Exercise description
As the answer, set down the lines below from the one containing "The orange_kipusabe ended" through the one containing "The white_rozagi ended", exactly and inclusively, and no others.

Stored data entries
- Opening Delimiter -

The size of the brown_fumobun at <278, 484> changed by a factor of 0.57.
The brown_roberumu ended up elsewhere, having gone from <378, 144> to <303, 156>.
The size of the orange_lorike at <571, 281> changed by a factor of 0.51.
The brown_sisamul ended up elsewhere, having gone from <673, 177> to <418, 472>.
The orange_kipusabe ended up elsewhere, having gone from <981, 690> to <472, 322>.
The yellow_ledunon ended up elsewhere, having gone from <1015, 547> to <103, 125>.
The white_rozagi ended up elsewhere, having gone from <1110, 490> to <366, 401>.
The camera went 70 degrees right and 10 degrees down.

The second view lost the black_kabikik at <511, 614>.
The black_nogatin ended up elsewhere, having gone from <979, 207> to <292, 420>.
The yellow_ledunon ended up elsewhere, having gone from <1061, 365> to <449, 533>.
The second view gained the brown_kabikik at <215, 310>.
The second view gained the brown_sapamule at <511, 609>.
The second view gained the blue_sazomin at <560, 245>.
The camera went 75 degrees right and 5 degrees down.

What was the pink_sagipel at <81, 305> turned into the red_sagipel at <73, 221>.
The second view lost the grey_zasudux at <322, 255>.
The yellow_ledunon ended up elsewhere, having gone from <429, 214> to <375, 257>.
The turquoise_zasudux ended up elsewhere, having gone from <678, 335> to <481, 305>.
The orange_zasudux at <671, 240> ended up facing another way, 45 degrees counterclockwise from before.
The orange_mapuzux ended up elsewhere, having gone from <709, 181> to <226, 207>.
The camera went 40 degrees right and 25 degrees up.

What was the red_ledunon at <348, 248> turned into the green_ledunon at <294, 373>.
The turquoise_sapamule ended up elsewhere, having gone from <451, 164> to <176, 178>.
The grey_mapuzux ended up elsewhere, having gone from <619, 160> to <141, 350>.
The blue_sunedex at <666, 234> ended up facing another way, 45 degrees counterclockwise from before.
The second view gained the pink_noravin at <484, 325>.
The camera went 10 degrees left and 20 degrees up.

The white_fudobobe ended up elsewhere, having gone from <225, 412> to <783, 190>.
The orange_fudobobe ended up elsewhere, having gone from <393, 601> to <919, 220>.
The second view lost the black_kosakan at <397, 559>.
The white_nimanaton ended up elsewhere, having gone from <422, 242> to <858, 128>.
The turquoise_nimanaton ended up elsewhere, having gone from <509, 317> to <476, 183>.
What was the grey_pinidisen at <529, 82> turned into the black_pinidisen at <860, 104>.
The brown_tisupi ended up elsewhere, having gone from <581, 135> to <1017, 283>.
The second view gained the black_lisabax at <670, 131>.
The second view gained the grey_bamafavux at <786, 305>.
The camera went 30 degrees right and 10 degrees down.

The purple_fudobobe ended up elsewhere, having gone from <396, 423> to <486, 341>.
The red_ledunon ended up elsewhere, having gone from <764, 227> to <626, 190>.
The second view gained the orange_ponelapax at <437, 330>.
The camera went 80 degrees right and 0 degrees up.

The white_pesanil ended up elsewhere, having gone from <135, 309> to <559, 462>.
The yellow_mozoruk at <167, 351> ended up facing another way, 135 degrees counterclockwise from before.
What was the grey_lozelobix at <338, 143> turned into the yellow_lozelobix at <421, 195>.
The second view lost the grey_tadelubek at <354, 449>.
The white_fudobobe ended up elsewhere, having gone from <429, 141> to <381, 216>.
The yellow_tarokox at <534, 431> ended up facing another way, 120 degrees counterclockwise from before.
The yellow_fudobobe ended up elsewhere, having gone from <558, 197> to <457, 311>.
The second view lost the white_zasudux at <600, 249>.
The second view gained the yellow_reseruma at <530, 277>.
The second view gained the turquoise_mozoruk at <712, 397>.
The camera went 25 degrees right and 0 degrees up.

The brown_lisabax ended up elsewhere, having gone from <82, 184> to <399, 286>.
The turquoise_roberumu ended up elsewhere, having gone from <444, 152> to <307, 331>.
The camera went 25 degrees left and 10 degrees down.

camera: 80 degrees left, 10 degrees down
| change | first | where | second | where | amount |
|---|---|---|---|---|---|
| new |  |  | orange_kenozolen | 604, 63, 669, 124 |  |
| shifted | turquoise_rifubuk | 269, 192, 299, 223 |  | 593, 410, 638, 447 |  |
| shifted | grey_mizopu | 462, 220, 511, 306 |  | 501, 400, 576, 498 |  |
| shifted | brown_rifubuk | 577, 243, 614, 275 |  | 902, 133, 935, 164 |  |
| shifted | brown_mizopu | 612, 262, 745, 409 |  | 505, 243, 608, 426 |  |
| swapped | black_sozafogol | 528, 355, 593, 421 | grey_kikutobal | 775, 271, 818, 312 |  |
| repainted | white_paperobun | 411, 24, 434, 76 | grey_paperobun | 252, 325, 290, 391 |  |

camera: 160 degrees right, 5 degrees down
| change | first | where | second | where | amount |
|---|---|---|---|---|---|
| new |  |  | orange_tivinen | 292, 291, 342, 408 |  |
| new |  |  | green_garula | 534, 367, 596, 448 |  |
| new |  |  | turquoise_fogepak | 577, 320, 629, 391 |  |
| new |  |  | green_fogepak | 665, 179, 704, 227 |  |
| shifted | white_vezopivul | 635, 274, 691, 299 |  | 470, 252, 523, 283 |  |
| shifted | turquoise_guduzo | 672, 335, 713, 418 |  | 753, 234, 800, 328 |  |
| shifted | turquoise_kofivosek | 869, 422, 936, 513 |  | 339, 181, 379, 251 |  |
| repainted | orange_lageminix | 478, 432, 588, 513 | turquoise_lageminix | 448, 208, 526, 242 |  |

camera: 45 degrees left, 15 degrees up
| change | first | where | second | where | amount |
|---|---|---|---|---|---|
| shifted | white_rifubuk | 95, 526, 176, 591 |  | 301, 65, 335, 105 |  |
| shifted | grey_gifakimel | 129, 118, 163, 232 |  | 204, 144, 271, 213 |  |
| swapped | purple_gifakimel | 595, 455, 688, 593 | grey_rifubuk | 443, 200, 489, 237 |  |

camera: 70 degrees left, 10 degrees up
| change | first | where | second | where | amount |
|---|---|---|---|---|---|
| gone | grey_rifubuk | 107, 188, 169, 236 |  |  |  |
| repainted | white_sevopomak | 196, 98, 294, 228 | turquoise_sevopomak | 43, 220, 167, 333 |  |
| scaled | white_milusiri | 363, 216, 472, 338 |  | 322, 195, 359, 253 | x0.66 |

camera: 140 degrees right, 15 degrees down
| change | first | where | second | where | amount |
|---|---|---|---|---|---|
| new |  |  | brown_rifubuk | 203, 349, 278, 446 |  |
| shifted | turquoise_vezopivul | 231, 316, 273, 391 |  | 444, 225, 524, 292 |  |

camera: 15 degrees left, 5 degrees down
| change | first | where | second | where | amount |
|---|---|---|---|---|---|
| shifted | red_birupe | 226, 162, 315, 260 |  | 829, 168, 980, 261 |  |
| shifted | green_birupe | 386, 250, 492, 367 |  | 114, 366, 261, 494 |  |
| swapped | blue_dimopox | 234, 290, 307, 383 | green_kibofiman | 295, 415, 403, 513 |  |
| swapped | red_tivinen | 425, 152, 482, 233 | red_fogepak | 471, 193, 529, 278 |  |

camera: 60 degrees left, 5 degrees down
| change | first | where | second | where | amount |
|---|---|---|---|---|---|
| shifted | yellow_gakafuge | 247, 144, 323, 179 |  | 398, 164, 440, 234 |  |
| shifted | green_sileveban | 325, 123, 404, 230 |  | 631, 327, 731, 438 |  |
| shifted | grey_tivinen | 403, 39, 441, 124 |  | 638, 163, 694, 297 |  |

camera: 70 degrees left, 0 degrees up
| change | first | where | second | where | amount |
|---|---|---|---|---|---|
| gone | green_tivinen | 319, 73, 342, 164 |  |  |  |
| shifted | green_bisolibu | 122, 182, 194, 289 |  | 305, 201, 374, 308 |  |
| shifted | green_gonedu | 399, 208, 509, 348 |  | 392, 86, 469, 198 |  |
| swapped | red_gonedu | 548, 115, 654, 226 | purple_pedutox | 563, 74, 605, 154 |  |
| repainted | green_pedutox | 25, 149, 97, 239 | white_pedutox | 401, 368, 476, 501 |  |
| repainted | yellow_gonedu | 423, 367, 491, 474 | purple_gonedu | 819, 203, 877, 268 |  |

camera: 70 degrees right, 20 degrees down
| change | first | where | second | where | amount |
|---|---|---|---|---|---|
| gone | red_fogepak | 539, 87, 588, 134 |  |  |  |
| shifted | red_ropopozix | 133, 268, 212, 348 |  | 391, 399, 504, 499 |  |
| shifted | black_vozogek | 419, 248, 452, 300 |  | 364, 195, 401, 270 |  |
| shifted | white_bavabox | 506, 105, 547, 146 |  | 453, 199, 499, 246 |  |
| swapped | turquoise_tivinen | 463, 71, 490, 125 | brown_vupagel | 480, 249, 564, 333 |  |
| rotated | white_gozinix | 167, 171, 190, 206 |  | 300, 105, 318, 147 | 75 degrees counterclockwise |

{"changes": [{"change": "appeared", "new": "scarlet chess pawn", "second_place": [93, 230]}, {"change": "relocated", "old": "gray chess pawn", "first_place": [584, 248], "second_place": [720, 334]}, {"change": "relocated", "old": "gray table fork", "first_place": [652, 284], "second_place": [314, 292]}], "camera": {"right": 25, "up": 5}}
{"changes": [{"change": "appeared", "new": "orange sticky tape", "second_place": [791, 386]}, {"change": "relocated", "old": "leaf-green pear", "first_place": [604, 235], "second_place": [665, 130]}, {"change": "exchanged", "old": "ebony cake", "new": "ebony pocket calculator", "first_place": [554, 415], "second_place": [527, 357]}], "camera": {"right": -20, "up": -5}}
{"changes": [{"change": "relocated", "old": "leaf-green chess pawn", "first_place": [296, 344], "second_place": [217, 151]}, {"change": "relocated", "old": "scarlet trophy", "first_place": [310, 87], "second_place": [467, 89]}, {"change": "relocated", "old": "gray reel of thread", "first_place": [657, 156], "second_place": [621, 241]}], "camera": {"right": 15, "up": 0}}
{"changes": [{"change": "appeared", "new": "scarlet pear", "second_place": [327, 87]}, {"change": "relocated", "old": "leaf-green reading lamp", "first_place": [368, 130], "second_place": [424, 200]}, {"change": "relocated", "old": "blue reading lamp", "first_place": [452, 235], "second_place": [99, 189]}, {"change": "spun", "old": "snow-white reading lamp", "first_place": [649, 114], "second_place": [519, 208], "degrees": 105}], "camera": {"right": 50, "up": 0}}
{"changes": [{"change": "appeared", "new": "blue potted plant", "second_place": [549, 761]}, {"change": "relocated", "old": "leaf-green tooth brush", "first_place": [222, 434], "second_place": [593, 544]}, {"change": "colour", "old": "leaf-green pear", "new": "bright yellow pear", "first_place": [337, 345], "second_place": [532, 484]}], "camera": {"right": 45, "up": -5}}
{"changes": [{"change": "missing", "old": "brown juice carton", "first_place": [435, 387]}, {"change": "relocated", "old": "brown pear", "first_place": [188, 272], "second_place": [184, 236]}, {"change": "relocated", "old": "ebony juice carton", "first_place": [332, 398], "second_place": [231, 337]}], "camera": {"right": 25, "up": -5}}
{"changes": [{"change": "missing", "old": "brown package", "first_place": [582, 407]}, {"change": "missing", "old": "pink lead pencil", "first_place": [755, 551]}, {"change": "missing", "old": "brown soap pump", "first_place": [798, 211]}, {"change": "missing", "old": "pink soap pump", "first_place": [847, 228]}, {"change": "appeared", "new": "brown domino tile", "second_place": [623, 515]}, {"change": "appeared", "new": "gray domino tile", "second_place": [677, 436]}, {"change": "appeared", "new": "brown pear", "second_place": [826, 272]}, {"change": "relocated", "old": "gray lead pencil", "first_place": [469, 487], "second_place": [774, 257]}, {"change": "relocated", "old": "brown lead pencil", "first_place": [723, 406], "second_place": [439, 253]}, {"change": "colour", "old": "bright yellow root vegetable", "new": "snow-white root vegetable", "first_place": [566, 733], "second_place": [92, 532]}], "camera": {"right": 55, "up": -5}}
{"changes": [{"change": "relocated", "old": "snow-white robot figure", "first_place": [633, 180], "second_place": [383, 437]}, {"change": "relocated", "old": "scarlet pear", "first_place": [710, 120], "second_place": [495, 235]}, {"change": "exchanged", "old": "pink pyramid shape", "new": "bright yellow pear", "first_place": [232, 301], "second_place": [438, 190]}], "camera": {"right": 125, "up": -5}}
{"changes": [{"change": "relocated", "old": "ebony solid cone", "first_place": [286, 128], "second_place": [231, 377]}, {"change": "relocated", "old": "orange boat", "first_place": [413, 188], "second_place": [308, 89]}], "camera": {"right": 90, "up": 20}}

- Closing Delimiter -

The answer
The orange_kipusabe ended up elsewhere, having gone from <981, 690> to <472, 322>.
The yellow_ledunon ended up elsewhere, having gone from <1015, 547> to <103, 125>.
The white_rozagi ended up elsewhere, having gone from <1110, 490> to <366, 401>.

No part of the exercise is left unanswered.